══ EXERCISE INPUTS

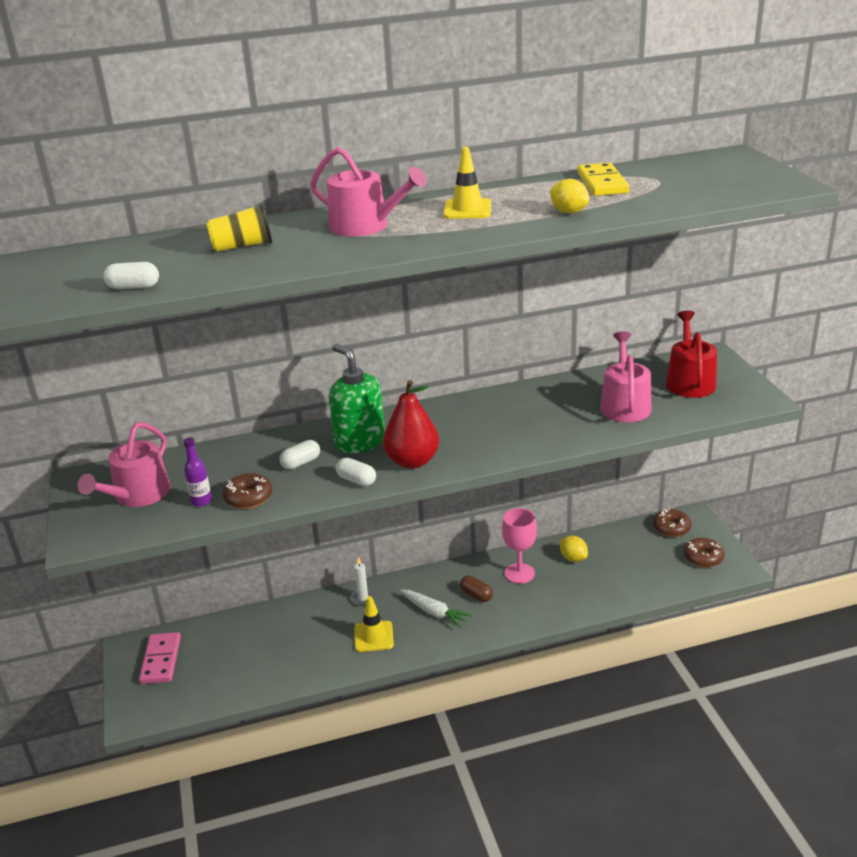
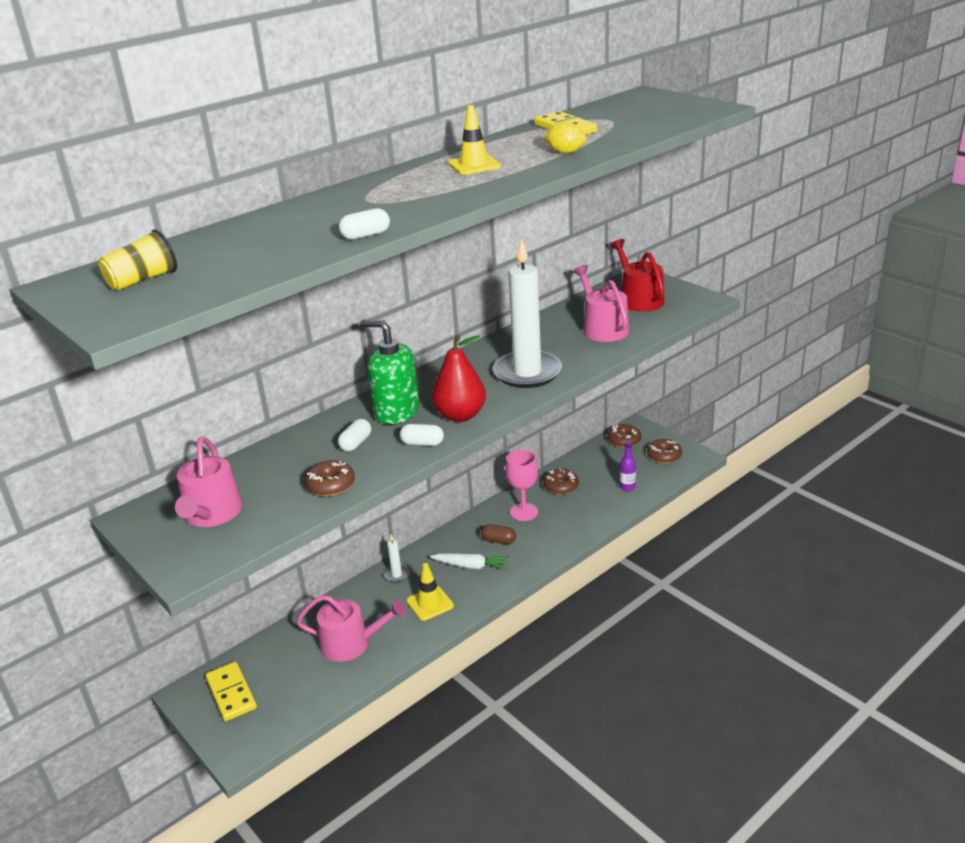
camera: 25 degrees left, 0 degrees up
(134, 287) = (228, 280): white capsule -> white capsule (366, 235)
(161, 660) = (231, 693): pink domino -> yellow domino
(201, 501) = (285, 501): purple bottle -> purple bottle (627, 487)
(243, 246) = (296, 228): yellow cup -> yellow cup (143, 280)
(365, 226) = (396, 193): pink watering can -> pink watering can (351, 643)
(510, 434) = (527, 373): none -> white candle
(573, 558) = (561, 486): yellow lemon -> brown donut

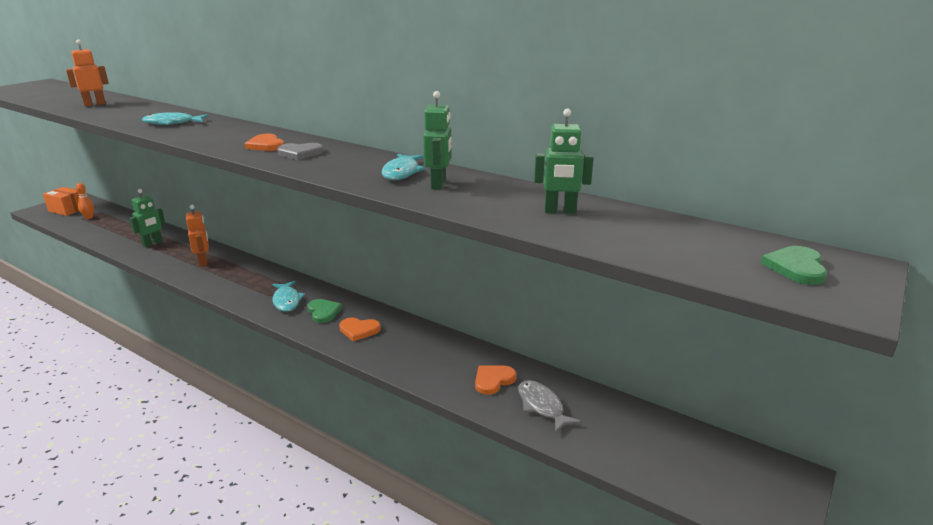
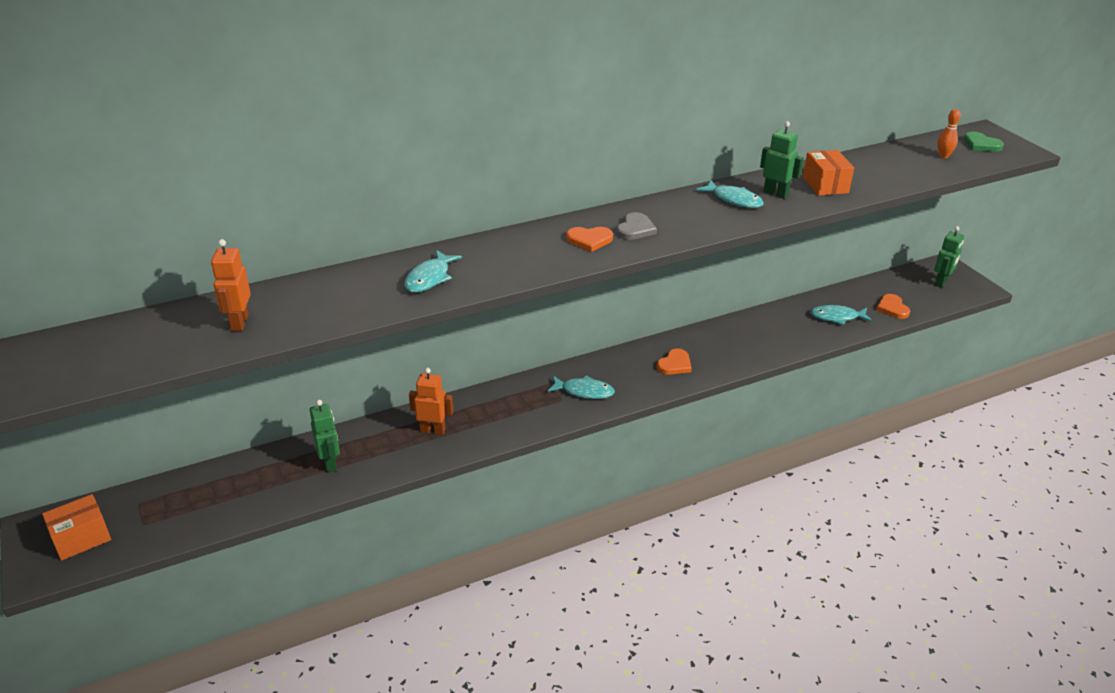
camera: 60 degrees left, 10 degrees up
(89, 217) = (150, 516): orange bowling pin -> orange bowling pin (943, 156)
(323, 312) = (625, 375): green heart -> none
(493, 380) = (794, 325): orange heart -> orange heart (892, 308)
(494, 200) = (825, 185): none -> orange box
(542, 406) = (837, 317): grey fish -> turquoise fish
(560, 211) = (861, 171): green robot -> green robot (941, 282)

════

PROMPT: Every line from the one containing "(510, 434) = (527, 373): none -> white candle" through the last line of the data is to be retyped exactly, with nothing added and no pictures included.

REPLY:
(510, 434) = (527, 373): none -> white candle
(573, 558) = (561, 486): yellow lemon -> brown donut

camera: 60 degrees left, 10 degrees up
(89, 217) = (150, 516): orange bowling pin -> orange bowling pin (943, 156)
(323, 312) = (625, 375): green heart -> none
(493, 380) = (794, 325): orange heart -> orange heart (892, 308)
(494, 200) = (825, 185): none -> orange box
(542, 406) = (837, 317): grey fish -> turquoise fish
(560, 211) = (861, 171): green robot -> green robot (941, 282)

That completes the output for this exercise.